• About this task:
Within the entries below, find the portion that opens with the line containing "LCD pin GND: VIN -> GND" and closes with the line containing "IMU2 pin SDA: A0 -> none". Retype that portion exactly and only.

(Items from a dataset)
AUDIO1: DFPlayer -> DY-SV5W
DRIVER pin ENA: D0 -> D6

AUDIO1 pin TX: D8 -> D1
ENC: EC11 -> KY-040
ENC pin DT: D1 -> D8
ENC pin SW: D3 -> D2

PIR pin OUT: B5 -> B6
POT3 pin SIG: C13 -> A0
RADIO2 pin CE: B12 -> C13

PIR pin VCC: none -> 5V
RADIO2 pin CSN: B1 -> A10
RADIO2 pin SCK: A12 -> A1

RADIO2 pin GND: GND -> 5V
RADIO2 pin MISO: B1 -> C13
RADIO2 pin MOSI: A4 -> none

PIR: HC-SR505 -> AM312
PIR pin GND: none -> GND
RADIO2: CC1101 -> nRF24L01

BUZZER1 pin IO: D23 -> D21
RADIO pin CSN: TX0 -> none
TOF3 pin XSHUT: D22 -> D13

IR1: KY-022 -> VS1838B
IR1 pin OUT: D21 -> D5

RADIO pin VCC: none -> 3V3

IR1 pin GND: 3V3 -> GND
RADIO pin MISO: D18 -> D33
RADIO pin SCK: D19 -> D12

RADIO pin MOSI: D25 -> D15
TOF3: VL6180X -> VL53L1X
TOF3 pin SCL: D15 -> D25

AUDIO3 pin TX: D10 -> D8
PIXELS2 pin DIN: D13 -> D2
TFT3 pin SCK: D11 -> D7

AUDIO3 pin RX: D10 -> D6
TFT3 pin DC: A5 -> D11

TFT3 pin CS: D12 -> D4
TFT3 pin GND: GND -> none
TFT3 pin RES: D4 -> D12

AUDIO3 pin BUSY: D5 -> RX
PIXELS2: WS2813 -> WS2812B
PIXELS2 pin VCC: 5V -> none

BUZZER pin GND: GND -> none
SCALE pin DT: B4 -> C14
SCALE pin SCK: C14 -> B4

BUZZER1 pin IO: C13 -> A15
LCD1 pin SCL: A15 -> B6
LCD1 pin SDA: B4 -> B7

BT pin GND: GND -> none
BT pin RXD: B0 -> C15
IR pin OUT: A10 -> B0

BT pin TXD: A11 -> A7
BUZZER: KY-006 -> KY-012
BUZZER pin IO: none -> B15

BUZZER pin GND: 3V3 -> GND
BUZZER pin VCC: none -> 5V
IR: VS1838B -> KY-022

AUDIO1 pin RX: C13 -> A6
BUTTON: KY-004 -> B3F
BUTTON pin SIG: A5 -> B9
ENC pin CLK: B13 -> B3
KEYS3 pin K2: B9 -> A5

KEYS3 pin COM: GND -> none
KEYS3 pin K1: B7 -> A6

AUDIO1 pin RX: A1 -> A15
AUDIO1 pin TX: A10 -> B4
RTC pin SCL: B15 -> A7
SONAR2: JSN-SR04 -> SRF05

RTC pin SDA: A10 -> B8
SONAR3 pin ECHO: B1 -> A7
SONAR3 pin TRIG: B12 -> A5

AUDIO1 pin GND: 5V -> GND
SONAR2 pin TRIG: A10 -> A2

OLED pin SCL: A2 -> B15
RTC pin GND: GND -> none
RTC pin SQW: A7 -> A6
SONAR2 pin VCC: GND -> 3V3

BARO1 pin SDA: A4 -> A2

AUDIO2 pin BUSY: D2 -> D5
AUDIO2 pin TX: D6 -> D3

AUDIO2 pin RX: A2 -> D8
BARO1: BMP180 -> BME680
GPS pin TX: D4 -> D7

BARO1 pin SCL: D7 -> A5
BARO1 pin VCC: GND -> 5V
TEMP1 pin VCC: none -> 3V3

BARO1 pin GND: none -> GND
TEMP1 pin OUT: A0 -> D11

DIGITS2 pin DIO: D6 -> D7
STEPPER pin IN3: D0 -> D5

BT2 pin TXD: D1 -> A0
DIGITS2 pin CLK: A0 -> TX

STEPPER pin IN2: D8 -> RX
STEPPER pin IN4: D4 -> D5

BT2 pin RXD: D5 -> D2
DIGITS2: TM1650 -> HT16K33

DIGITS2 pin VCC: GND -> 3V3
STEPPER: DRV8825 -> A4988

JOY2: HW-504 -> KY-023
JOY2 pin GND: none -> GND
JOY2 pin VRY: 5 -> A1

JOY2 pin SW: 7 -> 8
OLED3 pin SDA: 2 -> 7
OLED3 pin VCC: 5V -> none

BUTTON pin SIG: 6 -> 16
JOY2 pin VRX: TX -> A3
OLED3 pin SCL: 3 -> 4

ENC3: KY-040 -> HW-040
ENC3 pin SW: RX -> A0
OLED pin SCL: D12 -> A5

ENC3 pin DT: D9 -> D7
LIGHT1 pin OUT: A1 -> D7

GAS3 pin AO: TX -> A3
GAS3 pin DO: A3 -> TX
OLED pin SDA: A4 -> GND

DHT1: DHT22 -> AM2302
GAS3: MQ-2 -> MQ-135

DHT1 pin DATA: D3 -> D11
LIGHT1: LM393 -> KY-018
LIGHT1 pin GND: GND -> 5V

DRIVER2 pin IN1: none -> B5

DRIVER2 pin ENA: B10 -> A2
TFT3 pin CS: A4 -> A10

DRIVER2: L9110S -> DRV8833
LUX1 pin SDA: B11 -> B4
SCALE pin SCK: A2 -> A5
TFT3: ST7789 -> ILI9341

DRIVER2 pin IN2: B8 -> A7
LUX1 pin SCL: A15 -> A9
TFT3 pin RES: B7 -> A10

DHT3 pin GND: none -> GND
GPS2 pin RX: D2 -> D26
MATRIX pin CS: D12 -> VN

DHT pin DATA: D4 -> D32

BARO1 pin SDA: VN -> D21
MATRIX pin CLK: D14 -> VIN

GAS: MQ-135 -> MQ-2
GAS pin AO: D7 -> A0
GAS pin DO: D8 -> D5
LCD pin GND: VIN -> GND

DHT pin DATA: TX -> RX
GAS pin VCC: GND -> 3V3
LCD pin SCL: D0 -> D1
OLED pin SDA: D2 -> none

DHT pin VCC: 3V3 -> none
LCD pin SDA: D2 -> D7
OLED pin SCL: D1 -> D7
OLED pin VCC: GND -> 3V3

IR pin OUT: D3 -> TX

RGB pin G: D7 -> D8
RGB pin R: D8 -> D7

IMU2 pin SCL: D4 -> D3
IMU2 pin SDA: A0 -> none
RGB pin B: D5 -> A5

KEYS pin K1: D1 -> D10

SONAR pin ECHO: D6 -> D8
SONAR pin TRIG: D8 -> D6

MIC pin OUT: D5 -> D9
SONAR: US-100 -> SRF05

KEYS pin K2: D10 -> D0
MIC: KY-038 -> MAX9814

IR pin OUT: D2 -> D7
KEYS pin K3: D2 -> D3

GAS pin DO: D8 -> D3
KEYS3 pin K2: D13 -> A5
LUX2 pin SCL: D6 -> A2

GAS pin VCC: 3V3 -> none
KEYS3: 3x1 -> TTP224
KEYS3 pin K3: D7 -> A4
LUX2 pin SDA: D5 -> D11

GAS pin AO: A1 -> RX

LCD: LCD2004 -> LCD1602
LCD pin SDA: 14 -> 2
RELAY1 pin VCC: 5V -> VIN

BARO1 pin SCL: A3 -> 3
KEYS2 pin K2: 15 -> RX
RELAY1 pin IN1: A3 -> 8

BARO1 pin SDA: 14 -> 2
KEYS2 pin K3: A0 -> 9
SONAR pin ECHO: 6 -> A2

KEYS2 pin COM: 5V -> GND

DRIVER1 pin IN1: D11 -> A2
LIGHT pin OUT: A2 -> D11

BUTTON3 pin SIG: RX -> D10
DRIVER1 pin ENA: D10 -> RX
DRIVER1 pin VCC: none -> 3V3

• Answer space:
LCD pin GND: VIN -> GND

DHT pin DATA: TX -> RX
GAS pin VCC: GND -> 3V3
LCD pin SCL: D0 -> D1
OLED pin SDA: D2 -> none

DHT pin VCC: 3V3 -> none
LCD pin SDA: D2 -> D7
OLED pin SCL: D1 -> D7
OLED pin VCC: GND -> 3V3

IR pin OUT: D3 -> TX

RGB pin G: D7 -> D8
RGB pin R: D8 -> D7

IMU2 pin SCL: D4 -> D3
IMU2 pin SDA: A0 -> none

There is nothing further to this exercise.